Goal of the exercise: Copy every entry exactly as it stands, though any image it holds should stay out of the copy.

--- --- ---

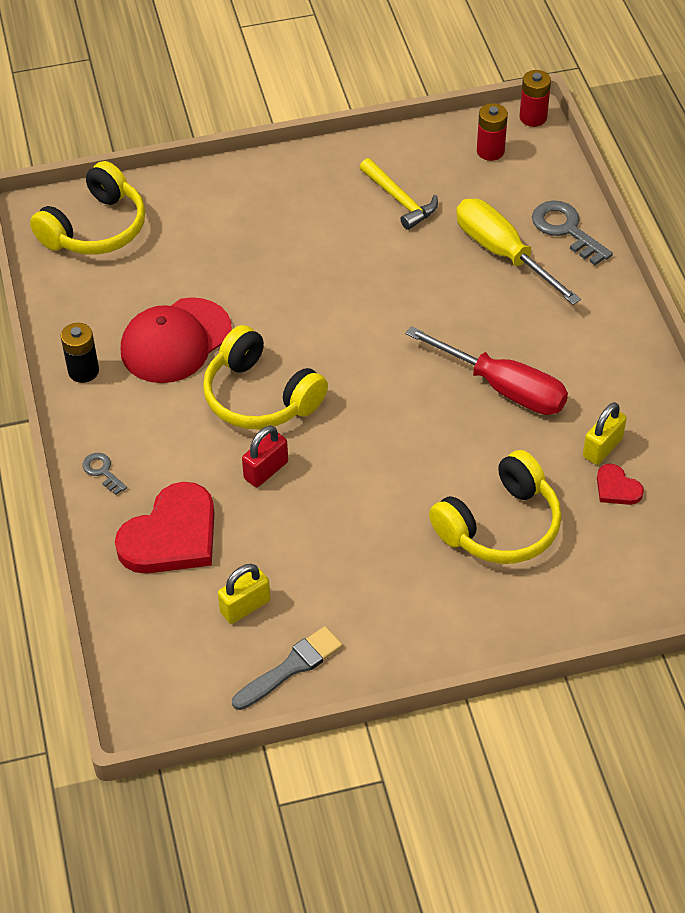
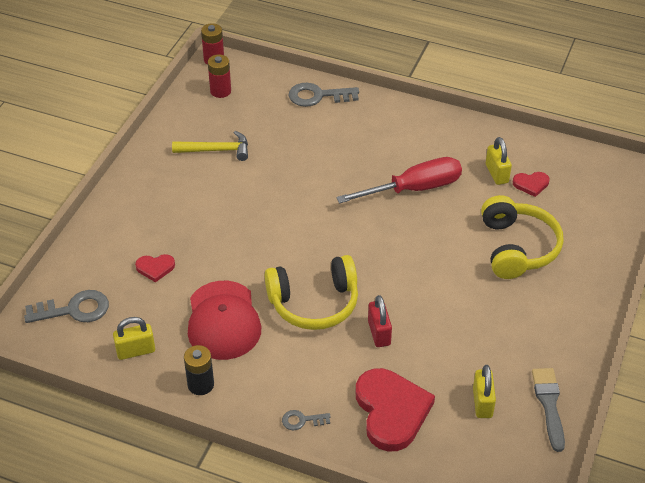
camera: 55 degrees left, 5 degrees down
(84, 301) = (136, 351): none -> yellow padlock
(95, 228) = (74, 309): yellow headphones -> grey key
(197, 252) = (155, 268): none -> red heart
(503, 253) = (308, 131): yellow screwdriver -> none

--- --- ---

Output of the exercise:
camera: 55 degrees left, 5 degrees down
(84, 301) = (136, 351): none -> yellow padlock
(95, 228) = (74, 309): yellow headphones -> grey key
(197, 252) = (155, 268): none -> red heart
(503, 253) = (308, 131): yellow screwdriver -> none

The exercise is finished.